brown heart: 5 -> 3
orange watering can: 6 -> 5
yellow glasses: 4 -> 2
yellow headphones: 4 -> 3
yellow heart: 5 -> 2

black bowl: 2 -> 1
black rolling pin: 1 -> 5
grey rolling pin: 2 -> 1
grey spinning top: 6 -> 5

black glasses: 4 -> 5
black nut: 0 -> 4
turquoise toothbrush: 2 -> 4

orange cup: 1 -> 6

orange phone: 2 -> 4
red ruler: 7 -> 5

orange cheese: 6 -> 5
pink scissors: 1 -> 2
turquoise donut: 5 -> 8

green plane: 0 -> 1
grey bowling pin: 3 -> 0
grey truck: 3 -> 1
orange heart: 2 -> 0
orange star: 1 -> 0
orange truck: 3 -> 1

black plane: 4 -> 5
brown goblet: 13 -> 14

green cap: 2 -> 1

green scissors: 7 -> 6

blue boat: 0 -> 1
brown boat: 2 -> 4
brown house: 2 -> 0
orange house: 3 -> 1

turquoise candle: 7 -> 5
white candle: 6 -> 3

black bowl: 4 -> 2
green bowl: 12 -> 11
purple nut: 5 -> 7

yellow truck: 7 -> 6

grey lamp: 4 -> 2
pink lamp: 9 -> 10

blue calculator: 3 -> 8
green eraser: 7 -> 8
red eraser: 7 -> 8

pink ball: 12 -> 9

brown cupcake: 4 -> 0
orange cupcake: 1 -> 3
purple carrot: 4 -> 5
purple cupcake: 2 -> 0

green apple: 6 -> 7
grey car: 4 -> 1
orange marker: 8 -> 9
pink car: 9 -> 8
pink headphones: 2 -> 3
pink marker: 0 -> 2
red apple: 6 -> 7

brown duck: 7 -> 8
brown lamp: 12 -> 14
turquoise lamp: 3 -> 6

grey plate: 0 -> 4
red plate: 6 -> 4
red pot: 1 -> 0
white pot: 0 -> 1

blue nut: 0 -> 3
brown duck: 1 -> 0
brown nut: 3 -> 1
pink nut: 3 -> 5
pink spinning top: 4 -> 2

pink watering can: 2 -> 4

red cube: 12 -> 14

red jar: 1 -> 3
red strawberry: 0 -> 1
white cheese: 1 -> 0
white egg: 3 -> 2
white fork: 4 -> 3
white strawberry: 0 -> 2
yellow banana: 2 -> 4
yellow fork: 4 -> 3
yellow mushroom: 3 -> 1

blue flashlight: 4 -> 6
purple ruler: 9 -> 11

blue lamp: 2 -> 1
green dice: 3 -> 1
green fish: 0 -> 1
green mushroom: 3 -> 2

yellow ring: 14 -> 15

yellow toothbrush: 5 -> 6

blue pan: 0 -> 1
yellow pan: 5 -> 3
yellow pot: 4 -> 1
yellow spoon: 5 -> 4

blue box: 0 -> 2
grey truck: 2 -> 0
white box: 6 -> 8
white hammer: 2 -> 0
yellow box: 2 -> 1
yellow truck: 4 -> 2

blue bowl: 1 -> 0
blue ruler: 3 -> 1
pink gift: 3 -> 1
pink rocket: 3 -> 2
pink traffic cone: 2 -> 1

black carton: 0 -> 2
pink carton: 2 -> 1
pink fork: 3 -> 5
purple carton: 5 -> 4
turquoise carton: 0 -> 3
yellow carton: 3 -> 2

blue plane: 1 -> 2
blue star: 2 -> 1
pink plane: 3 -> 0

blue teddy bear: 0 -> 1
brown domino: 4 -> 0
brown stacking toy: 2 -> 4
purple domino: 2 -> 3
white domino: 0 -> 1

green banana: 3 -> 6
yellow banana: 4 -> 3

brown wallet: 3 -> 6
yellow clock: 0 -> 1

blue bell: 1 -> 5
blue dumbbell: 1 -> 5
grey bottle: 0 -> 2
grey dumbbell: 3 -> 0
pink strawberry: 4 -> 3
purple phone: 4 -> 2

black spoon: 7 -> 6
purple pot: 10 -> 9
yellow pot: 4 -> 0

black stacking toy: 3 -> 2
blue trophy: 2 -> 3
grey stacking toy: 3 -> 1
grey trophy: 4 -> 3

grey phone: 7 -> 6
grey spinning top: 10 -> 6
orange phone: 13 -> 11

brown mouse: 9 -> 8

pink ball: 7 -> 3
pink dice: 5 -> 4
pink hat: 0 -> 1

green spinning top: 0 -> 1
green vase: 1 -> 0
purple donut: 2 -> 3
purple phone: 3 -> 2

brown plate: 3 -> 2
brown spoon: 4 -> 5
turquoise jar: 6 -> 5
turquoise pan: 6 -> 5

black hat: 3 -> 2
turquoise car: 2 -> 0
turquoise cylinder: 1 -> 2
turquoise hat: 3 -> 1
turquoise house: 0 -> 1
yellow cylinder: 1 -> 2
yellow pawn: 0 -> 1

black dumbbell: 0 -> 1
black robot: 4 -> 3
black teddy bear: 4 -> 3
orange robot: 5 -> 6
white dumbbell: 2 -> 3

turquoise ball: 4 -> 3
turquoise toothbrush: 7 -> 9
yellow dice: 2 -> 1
* * * *
> Work required:
Please go through the listing and return each line that has "cupcake" in it.

> Solution to this problem:
brown cupcake: 4 -> 0
orange cupcake: 1 -> 3
purple cupcake: 2 -> 0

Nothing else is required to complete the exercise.